#### Data for review

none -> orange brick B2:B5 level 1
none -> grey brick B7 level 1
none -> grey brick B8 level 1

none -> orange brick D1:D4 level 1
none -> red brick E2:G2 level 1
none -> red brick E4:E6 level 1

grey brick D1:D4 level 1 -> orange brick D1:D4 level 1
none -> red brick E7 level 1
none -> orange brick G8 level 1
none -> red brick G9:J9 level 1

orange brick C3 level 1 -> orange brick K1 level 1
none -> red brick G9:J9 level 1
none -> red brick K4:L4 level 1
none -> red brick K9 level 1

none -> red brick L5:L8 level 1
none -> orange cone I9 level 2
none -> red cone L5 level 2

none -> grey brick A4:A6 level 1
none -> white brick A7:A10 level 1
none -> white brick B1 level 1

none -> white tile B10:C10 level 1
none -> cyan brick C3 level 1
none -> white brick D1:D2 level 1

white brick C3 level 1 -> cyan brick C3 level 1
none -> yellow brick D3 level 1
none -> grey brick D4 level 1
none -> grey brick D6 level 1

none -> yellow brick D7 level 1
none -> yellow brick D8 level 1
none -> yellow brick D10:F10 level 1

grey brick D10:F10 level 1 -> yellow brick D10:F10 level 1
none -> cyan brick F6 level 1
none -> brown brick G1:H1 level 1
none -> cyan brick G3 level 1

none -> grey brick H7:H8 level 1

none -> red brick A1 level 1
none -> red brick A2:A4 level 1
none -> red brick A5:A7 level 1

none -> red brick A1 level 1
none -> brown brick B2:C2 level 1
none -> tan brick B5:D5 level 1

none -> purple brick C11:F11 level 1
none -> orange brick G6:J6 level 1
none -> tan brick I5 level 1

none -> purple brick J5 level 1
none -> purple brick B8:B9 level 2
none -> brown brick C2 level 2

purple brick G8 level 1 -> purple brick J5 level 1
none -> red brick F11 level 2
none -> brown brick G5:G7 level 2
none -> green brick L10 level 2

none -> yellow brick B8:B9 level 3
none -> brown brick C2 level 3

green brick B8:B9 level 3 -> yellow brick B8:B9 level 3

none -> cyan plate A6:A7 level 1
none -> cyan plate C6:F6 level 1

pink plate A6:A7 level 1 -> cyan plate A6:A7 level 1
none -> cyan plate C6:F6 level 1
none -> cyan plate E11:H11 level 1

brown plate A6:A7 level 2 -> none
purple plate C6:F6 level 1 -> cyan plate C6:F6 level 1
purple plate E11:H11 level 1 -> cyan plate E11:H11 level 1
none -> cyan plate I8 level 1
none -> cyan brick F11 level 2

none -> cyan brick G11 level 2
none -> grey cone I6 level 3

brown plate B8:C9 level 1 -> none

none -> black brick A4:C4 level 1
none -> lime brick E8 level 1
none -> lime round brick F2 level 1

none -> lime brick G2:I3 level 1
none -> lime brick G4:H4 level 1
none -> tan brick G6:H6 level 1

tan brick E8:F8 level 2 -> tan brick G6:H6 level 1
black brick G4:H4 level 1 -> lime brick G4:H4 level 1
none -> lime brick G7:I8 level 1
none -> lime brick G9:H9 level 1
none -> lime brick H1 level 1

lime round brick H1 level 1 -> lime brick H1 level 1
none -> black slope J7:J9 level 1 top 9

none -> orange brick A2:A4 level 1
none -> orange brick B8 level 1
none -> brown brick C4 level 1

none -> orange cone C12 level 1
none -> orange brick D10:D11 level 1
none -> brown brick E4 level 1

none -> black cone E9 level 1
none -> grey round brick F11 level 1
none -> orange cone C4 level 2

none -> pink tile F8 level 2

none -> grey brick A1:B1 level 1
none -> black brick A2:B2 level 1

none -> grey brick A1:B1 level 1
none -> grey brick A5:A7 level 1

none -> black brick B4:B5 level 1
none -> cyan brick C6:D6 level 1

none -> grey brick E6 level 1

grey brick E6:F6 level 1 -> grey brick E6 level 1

########

#### Activity
Give back the whole of the data above, exactly as written.

#### Result for this exercise
none -> orange brick B2:B5 level 1
none -> grey brick B7 level 1
none -> grey brick B8 level 1

none -> orange brick D1:D4 level 1
none -> red brick E2:G2 level 1
none -> red brick E4:E6 level 1

grey brick D1:D4 level 1 -> orange brick D1:D4 level 1
none -> red brick E7 level 1
none -> orange brick G8 level 1
none -> red brick G9:J9 level 1

orange brick C3 level 1 -> orange brick K1 level 1
none -> red brick G9:J9 level 1
none -> red brick K4:L4 level 1
none -> red brick K9 level 1

none -> red brick L5:L8 level 1
none -> orange cone I9 level 2
none -> red cone L5 level 2

none -> grey brick A4:A6 level 1
none -> white brick A7:A10 level 1
none -> white brick B1 level 1

none -> white tile B10:C10 level 1
none -> cyan brick C3 level 1
none -> white brick D1:D2 level 1

white brick C3 level 1 -> cyan brick C3 level 1
none -> yellow brick D3 level 1
none -> grey brick D4 level 1
none -> grey brick D6 level 1

none -> yellow brick D7 level 1
none -> yellow brick D8 level 1
none -> yellow brick D10:F10 level 1

grey brick D10:F10 level 1 -> yellow brick D10:F10 level 1
none -> cyan brick F6 level 1
none -> brown brick G1:H1 level 1
none -> cyan brick G3 level 1

none -> grey brick H7:H8 level 1

none -> red brick A1 level 1
none -> red brick A2:A4 level 1
none -> red brick A5:A7 level 1

none -> red brick A1 level 1
none -> brown brick B2:C2 level 1
none -> tan brick B5:D5 level 1

none -> purple brick C11:F11 level 1
none -> orange brick G6:J6 level 1
none -> tan brick I5 level 1

none -> purple brick J5 level 1
none -> purple brick B8:B9 level 2
none -> brown brick C2 level 2

purple brick G8 level 1 -> purple brick J5 level 1
none -> red brick F11 level 2
none -> brown brick G5:G7 level 2
none -> green brick L10 level 2

none -> yellow brick B8:B9 level 3
none -> brown brick C2 level 3

green brick B8:B9 level 3 -> yellow brick B8:B9 level 3

none -> cyan plate A6:A7 level 1
none -> cyan plate C6:F6 level 1

pink plate A6:A7 level 1 -> cyan plate A6:A7 level 1
none -> cyan plate C6:F6 level 1
none -> cyan plate E11:H11 level 1

brown plate A6:A7 level 2 -> none
purple plate C6:F6 level 1 -> cyan plate C6:F6 level 1
purple plate E11:H11 level 1 -> cyan plate E11:H11 level 1
none -> cyan plate I8 level 1
none -> cyan brick F11 level 2

none -> cyan brick G11 level 2
none -> grey cone I6 level 3

brown plate B8:C9 level 1 -> none

none -> black brick A4:C4 level 1
none -> lime brick E8 level 1
none -> lime round brick F2 level 1

none -> lime brick G2:I3 level 1
none -> lime brick G4:H4 level 1
none -> tan brick G6:H6 level 1

tan brick E8:F8 level 2 -> tan brick G6:H6 level 1
black brick G4:H4 level 1 -> lime brick G4:H4 level 1
none -> lime brick G7:I8 level 1
none -> lime brick G9:H9 level 1
none -> lime brick H1 level 1

lime round brick H1 level 1 -> lime brick H1 level 1
none -> black slope J7:J9 level 1 top 9

none -> orange brick A2:A4 level 1
none -> orange brick B8 level 1
none -> brown brick C4 level 1

none -> orange cone C12 level 1
none -> orange brick D10:D11 level 1
none -> brown brick E4 level 1

none -> black cone E9 level 1
none -> grey round brick F11 level 1
none -> orange cone C4 level 2

none -> pink tile F8 level 2

none -> grey brick A1:B1 level 1
none -> black brick A2:B2 level 1

none -> grey brick A1:B1 level 1
none -> grey brick A5:A7 level 1

none -> black brick B4:B5 level 1
none -> cyan brick C6:D6 level 1

none -> grey brick E6 level 1

grey brick E6:F6 level 1 -> grey brick E6 level 1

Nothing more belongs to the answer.